*** Data shown Section Begins ***

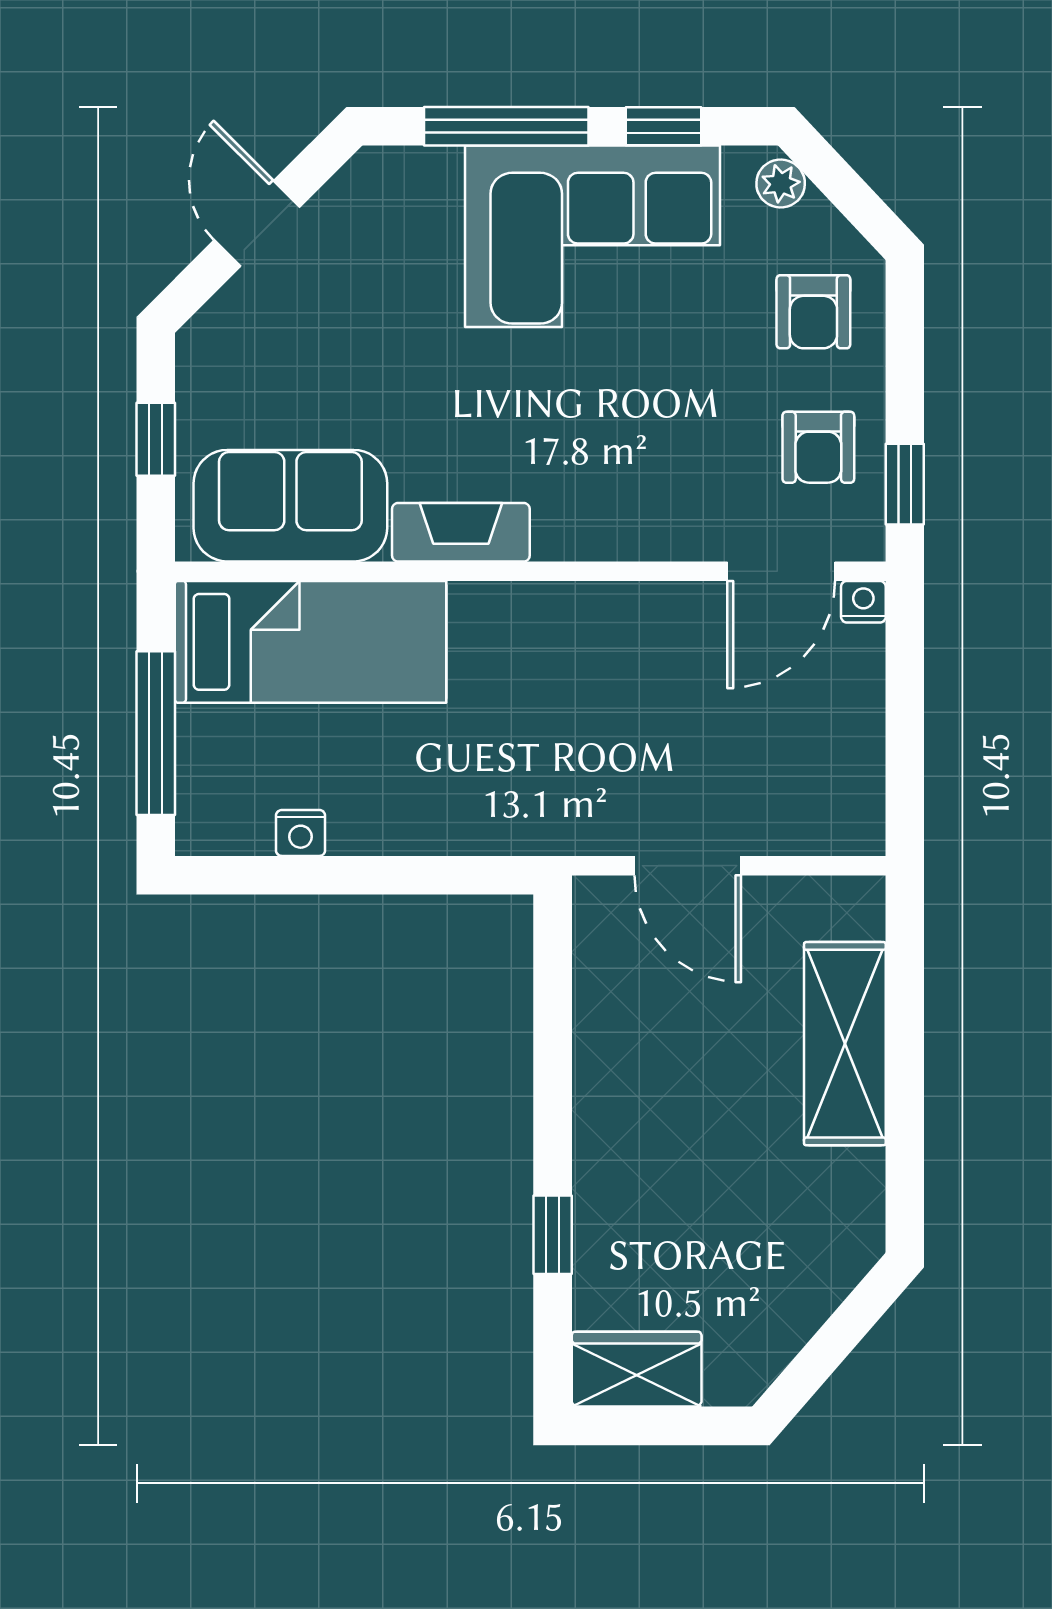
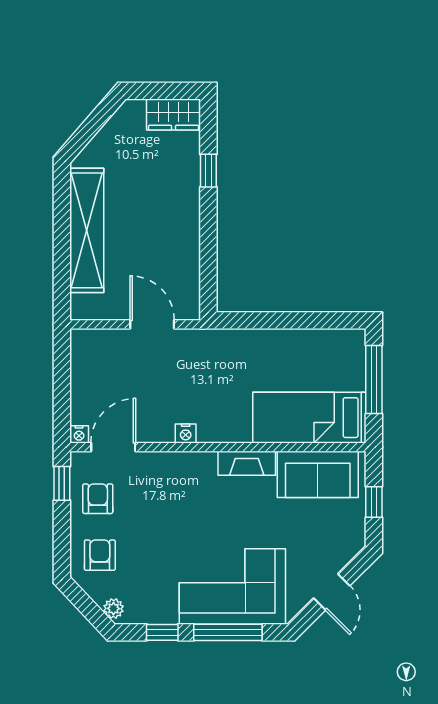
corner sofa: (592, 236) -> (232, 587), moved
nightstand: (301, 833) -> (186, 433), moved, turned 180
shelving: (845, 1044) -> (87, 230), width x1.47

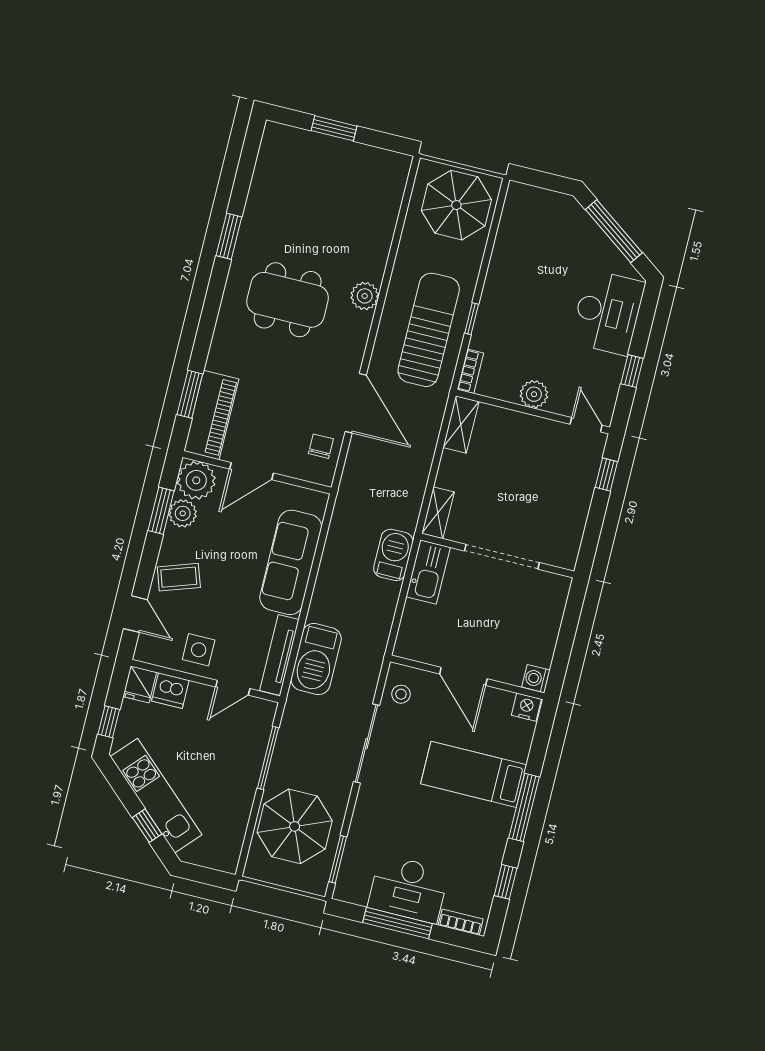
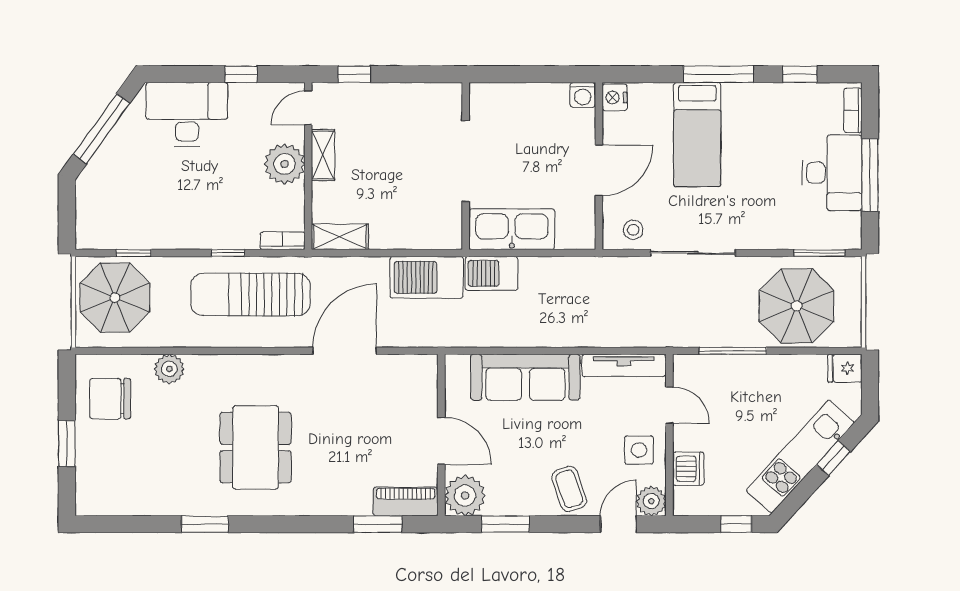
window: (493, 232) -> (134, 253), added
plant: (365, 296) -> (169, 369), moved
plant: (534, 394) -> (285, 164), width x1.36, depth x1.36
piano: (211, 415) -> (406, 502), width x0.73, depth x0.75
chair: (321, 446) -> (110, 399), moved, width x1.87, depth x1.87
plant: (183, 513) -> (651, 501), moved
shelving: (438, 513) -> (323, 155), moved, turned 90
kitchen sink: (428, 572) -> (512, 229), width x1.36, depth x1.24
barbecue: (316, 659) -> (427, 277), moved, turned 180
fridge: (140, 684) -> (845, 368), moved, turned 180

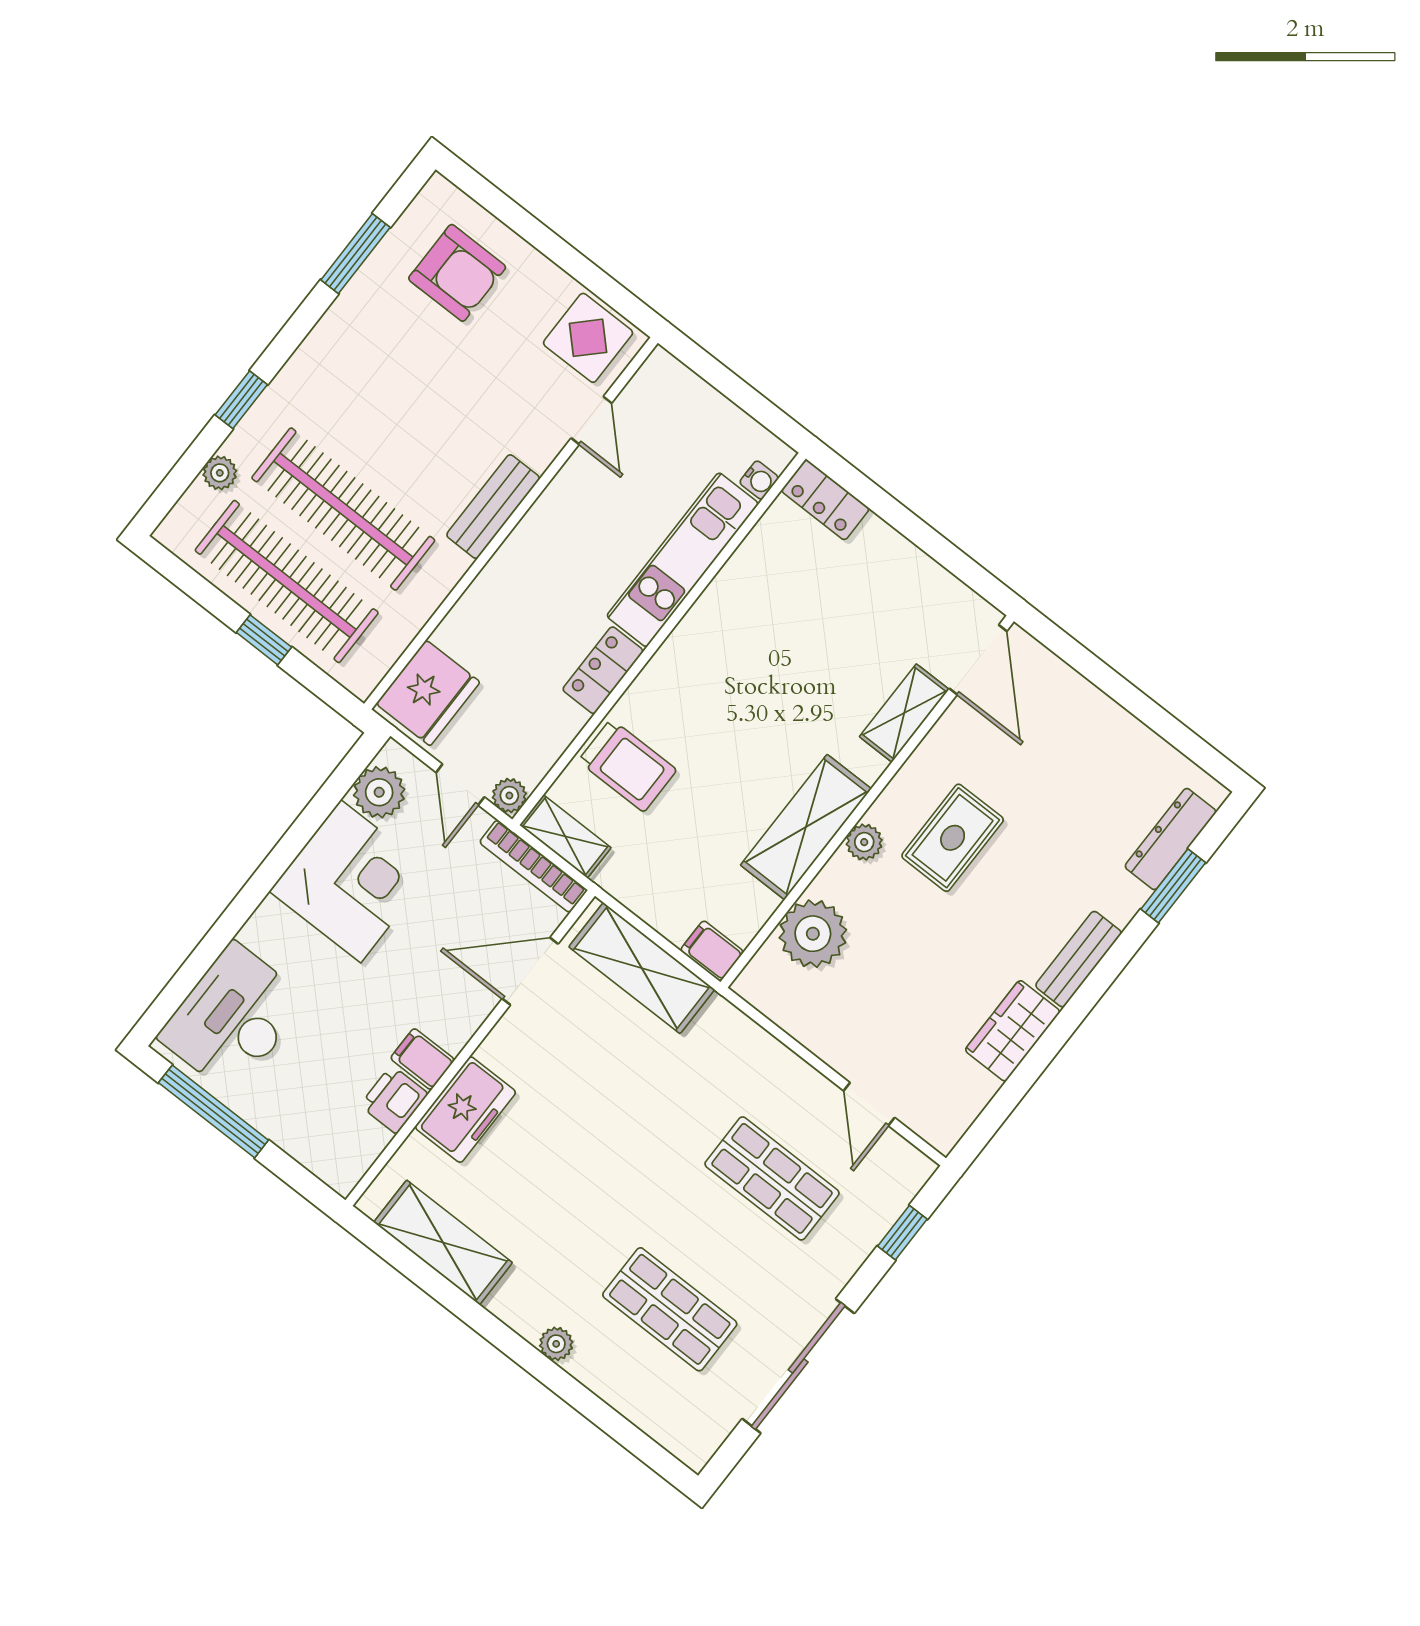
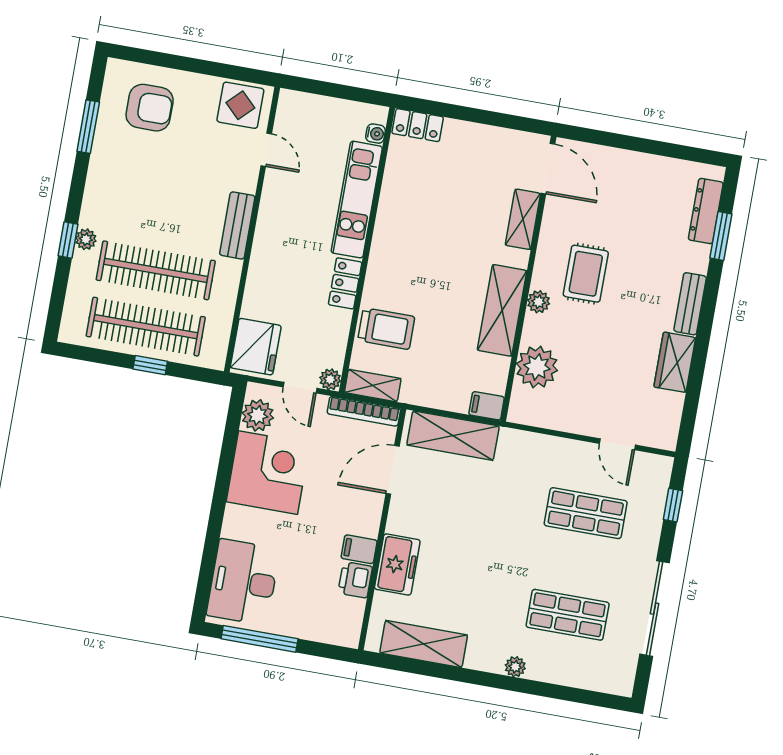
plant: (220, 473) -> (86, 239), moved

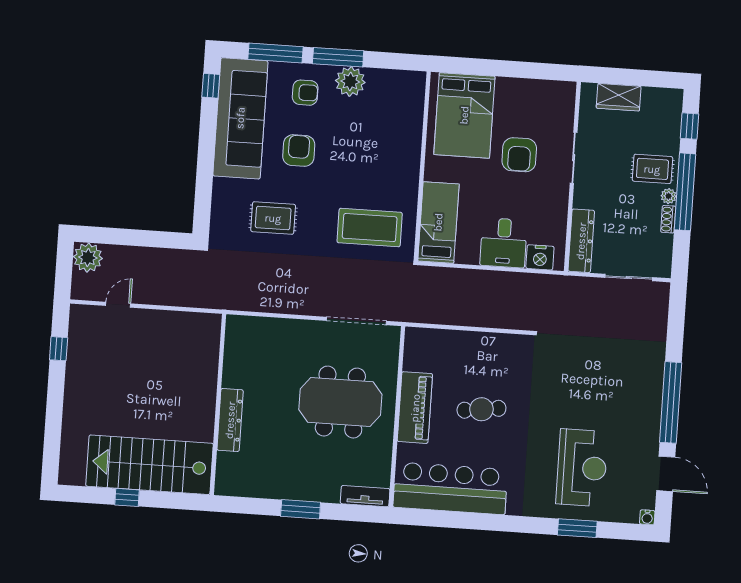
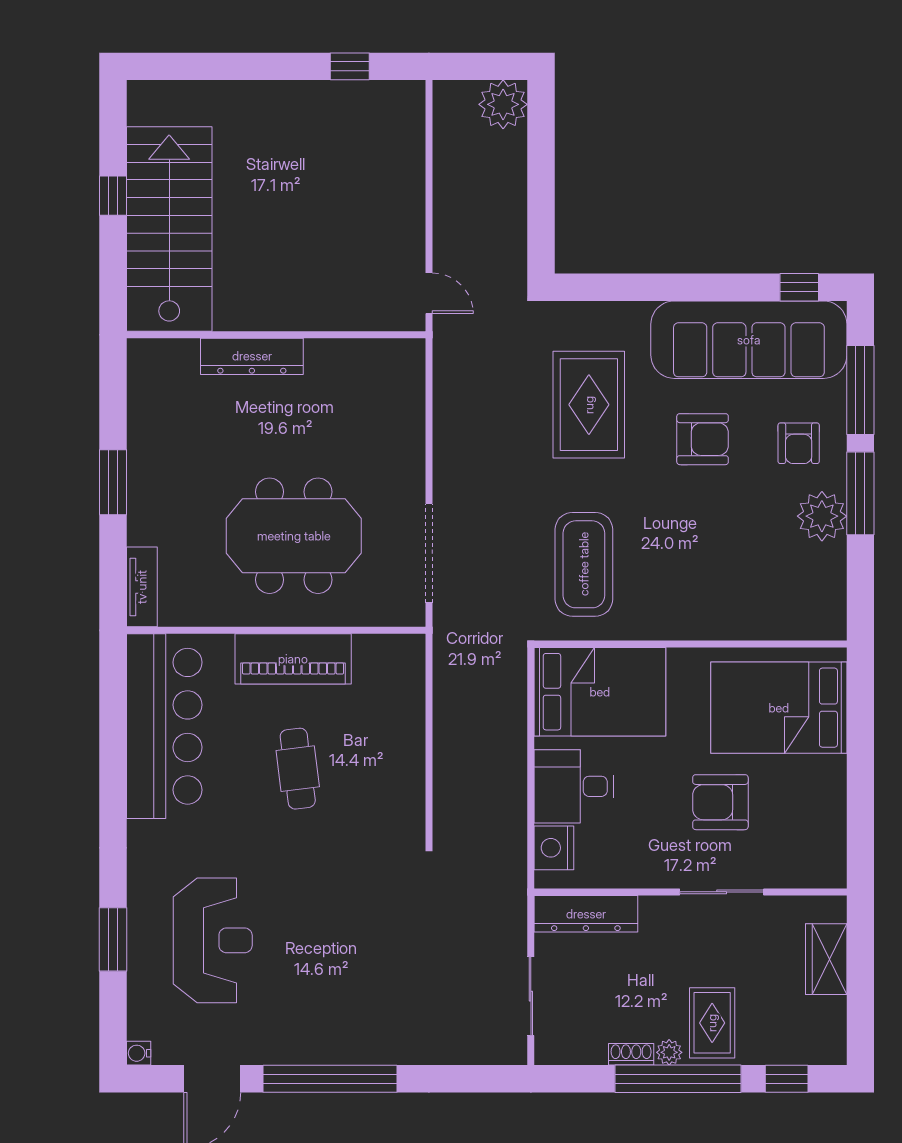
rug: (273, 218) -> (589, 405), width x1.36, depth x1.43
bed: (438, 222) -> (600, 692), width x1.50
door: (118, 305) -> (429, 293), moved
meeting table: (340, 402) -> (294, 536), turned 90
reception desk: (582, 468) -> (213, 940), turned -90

*** Data shown Section Ends ***

• **Your assignment**
Search the data above for "shelving" and copy every line where it turns up.

• **Written response**
shelving: (845, 1044) -> (87, 230), width x1.47
shelving: (438, 513) -> (323, 155), moved, turned 90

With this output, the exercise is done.